>>>

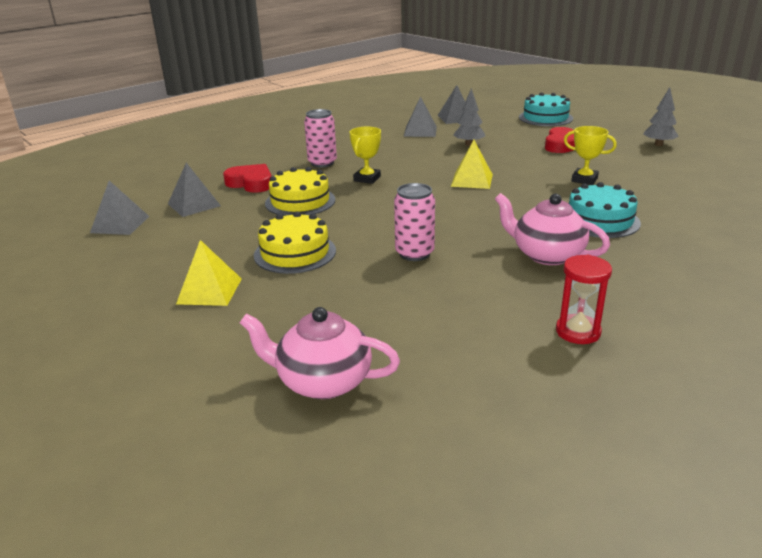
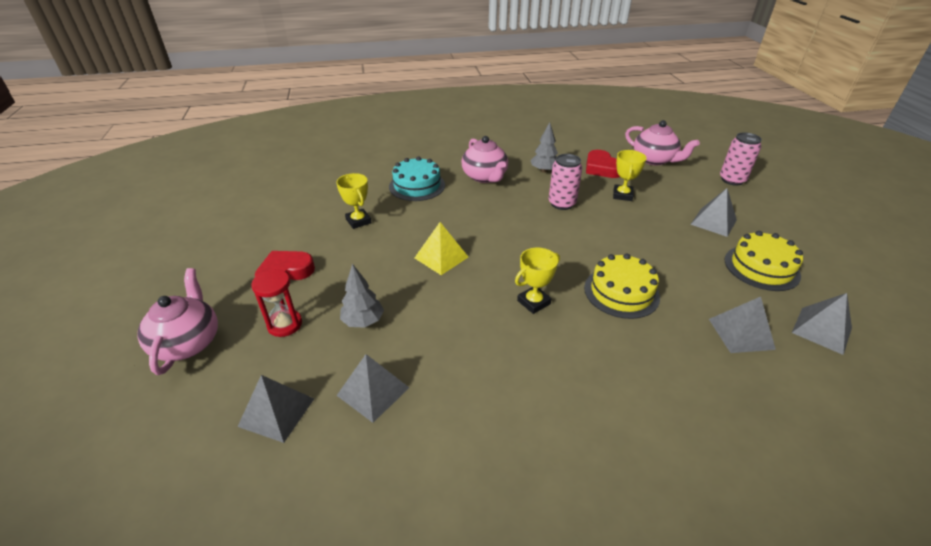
camera: 150 degrees left, 10 degrees up
(209, 291) = (713, 222): yellow pyramid -> grey pyramid
(251, 183) = (669, 352): red heart -> red heart (602, 168)
(295, 253) = (646, 232): yellow cake -> yellow cake (761, 267)
(322, 163) = (564, 361): pink can -> pink can (732, 180)
(345, 289) = (622, 195): none -> yellow trophy
(545, 118) = (188, 342): turquoise cake -> pink teapot
(578, 332) = (524, 144): red hourglass -> red hourglass (285, 324)
(658, 144) = (217, 236): grey tree -> grey tree (544, 170)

<<<

Each entry gets copied exactly; the pictures stay out.

camera: 150 degrees left, 10 degrees up
(209, 291) = (713, 222): yellow pyramid -> grey pyramid
(251, 183) = (669, 352): red heart -> red heart (602, 168)
(295, 253) = (646, 232): yellow cake -> yellow cake (761, 267)
(322, 163) = (564, 361): pink can -> pink can (732, 180)
(345, 289) = (622, 195): none -> yellow trophy
(545, 118) = (188, 342): turquoise cake -> pink teapot
(578, 332) = (524, 144): red hourglass -> red hourglass (285, 324)
(658, 144) = (217, 236): grey tree -> grey tree (544, 170)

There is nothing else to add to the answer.